▶ [Input material]:

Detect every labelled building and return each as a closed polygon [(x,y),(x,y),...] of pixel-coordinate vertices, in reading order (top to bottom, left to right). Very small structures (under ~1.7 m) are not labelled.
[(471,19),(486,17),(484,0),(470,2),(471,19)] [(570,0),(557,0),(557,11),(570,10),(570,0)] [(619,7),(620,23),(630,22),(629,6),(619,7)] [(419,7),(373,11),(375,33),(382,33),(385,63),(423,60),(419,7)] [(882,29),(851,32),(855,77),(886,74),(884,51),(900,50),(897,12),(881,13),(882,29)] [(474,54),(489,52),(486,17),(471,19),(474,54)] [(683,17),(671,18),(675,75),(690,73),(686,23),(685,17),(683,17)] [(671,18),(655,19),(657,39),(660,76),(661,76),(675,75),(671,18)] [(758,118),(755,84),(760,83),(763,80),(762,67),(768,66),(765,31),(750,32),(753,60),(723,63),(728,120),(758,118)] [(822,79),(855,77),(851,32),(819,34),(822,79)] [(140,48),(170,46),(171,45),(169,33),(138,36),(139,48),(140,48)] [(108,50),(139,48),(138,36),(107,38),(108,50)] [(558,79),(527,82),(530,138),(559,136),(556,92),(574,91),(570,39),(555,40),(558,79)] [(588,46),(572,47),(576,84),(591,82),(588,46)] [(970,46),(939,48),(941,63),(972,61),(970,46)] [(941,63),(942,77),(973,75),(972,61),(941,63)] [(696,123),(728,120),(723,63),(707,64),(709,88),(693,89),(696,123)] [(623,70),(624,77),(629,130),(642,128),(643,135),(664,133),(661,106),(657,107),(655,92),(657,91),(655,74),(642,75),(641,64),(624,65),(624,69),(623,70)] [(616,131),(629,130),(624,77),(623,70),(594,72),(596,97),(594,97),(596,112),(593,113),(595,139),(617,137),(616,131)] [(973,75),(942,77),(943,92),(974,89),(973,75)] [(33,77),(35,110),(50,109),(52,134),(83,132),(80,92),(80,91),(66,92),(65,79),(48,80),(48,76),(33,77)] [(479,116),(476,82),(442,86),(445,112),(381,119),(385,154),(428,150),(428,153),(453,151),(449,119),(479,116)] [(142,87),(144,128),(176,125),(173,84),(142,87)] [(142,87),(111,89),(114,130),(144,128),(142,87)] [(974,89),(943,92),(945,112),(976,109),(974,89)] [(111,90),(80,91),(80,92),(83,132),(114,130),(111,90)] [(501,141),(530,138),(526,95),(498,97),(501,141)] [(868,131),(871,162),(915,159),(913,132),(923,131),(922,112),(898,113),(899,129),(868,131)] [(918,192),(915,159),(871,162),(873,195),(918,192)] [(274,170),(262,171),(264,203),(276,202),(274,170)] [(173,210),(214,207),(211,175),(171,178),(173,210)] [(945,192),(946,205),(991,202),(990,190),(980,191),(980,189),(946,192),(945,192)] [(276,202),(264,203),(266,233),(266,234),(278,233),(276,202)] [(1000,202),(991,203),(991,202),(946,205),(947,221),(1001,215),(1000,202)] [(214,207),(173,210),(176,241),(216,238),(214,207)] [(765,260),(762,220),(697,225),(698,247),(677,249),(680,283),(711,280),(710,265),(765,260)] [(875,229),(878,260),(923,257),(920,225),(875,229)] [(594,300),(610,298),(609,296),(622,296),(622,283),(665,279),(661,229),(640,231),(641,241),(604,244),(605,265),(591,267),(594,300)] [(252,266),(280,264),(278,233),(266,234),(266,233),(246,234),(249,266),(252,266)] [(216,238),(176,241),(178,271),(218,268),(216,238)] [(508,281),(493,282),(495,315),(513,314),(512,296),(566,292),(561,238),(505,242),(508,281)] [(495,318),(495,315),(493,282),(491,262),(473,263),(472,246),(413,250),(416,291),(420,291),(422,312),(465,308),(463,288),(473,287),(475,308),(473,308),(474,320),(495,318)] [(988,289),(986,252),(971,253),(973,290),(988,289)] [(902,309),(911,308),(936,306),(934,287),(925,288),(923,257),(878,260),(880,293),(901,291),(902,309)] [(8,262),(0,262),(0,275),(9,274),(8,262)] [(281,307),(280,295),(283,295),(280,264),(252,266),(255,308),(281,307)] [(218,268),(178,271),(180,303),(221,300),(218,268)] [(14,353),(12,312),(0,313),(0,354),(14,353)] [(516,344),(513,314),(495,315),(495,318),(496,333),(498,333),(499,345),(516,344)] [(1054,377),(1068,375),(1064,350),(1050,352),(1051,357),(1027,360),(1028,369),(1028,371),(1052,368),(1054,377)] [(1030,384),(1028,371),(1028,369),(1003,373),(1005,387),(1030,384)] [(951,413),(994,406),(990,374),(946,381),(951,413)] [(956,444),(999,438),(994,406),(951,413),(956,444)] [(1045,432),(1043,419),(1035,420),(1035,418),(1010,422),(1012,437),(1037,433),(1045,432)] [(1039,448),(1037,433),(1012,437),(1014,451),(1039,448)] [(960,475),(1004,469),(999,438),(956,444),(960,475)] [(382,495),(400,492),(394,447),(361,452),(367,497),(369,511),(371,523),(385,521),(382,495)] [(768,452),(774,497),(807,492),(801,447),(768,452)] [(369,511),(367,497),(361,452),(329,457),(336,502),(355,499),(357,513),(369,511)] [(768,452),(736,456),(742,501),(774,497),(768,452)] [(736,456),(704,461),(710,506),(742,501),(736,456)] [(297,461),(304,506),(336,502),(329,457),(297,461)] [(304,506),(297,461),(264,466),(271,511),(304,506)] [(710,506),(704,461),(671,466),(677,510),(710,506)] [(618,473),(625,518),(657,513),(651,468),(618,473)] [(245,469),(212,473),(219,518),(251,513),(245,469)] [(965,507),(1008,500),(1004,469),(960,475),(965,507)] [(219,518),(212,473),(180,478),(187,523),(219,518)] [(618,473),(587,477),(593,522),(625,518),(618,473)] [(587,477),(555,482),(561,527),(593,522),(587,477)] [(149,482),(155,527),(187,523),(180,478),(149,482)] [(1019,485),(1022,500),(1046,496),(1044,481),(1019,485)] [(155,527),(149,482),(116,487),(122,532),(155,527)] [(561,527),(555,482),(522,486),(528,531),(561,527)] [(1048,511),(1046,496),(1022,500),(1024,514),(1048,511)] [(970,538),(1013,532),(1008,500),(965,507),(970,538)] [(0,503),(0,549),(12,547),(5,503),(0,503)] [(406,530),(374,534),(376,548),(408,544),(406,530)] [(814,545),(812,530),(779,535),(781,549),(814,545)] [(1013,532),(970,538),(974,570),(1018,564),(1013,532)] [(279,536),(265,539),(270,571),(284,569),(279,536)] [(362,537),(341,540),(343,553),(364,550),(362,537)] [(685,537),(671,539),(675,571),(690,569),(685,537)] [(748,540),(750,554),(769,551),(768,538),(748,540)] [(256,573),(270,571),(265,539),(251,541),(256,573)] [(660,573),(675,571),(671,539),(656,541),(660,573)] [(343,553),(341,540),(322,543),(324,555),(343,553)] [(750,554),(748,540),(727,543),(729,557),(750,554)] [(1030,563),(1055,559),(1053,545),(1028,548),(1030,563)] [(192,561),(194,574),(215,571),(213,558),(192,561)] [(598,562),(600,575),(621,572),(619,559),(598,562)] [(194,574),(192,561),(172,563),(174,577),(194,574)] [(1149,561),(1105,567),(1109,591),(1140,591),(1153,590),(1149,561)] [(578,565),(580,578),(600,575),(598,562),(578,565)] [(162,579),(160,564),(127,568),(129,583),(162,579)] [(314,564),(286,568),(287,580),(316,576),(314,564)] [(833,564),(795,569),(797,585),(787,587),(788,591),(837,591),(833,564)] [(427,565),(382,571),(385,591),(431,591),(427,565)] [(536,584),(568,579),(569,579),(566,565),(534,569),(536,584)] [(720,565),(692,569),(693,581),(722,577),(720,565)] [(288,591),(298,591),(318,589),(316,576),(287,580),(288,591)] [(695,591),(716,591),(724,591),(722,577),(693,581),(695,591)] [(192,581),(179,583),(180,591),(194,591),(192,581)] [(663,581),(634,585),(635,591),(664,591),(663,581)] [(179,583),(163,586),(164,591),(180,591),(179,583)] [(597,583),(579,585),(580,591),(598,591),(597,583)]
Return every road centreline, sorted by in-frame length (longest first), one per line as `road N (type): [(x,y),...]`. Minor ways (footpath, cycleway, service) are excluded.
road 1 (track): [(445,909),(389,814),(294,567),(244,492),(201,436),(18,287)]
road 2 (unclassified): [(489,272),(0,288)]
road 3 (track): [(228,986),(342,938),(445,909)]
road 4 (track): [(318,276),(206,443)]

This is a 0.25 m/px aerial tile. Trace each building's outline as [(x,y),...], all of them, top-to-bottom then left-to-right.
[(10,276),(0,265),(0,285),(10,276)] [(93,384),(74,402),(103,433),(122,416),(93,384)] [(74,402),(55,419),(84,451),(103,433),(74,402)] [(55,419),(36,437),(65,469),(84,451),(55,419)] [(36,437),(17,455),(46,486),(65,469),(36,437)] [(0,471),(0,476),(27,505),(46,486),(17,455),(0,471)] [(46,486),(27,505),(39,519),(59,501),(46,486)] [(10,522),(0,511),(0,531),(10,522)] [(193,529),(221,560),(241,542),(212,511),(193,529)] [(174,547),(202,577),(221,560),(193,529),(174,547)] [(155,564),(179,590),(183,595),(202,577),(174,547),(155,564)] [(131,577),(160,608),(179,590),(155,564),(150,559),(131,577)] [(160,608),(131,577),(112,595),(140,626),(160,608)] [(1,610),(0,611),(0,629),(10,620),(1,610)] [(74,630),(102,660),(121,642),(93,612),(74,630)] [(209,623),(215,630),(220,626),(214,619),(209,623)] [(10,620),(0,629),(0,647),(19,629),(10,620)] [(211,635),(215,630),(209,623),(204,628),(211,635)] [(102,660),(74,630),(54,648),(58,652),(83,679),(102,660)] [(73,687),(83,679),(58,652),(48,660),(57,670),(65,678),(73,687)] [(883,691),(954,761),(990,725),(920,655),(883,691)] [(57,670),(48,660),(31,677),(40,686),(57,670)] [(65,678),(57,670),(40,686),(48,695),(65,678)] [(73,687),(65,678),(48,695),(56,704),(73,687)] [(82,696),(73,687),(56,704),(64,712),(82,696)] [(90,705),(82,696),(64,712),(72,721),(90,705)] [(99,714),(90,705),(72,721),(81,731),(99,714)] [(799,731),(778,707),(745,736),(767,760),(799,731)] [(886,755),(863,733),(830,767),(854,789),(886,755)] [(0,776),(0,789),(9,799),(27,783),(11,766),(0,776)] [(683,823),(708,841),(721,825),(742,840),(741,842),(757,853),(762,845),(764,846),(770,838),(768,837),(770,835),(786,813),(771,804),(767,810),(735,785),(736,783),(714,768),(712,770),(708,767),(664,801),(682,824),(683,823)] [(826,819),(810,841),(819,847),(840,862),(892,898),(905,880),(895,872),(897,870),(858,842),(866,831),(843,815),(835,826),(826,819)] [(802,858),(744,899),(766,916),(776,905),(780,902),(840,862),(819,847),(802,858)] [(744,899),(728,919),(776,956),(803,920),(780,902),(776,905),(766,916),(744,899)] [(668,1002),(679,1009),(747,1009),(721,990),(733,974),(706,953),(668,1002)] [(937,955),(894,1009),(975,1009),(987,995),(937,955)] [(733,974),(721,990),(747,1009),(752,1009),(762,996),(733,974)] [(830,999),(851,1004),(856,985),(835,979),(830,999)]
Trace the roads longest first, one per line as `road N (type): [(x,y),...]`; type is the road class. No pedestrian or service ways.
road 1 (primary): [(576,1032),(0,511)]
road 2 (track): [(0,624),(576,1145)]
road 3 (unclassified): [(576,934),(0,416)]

▶ [What the exercise asks]: Wherever a line in the data above holds "bottom", copy that line.

▶ [Completed task]:
Detect every labelled building and return each as a closed polygon [(x,y),(x,y),...] of pixel-coordinate vertices, in reading order (top to bottom, left to right). Very small structures (under ~1.7 m) are not labelled.
This is a 0.25 m/px aerial tile. Trace each building's outline as [(x,y),...], all of them, top-to-bottom then left-to-right.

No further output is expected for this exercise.